* [Source material]:
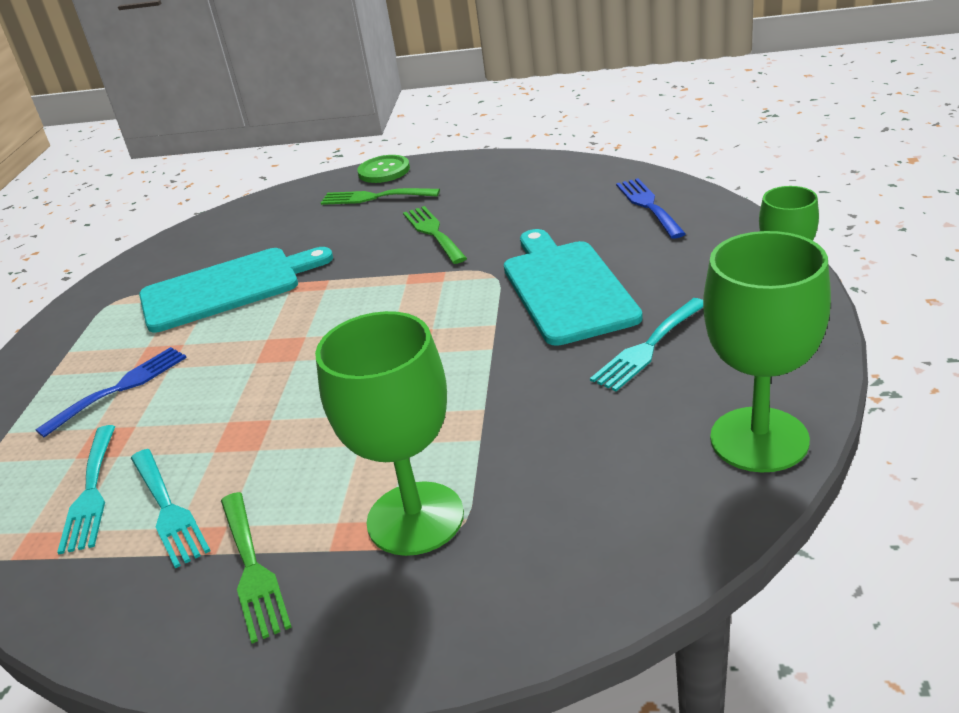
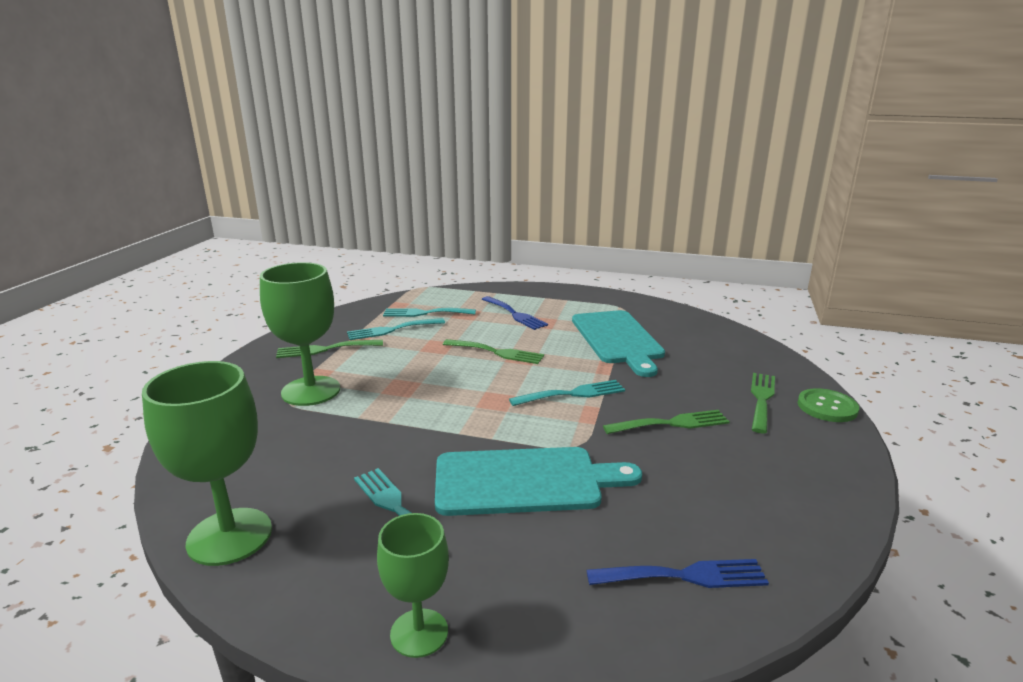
camera: 95 degrees right, 10 degrees down
(267, 372) = (497, 352): none -> green fork
(382, 293) = (573, 394): none -> turquoise fork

* [Instructions for the task]:
With the pictures set aside, write out the whole listing exactly.

* [Task solution]:
camera: 95 degrees right, 10 degrees down
(267, 372) = (497, 352): none -> green fork
(382, 293) = (573, 394): none -> turquoise fork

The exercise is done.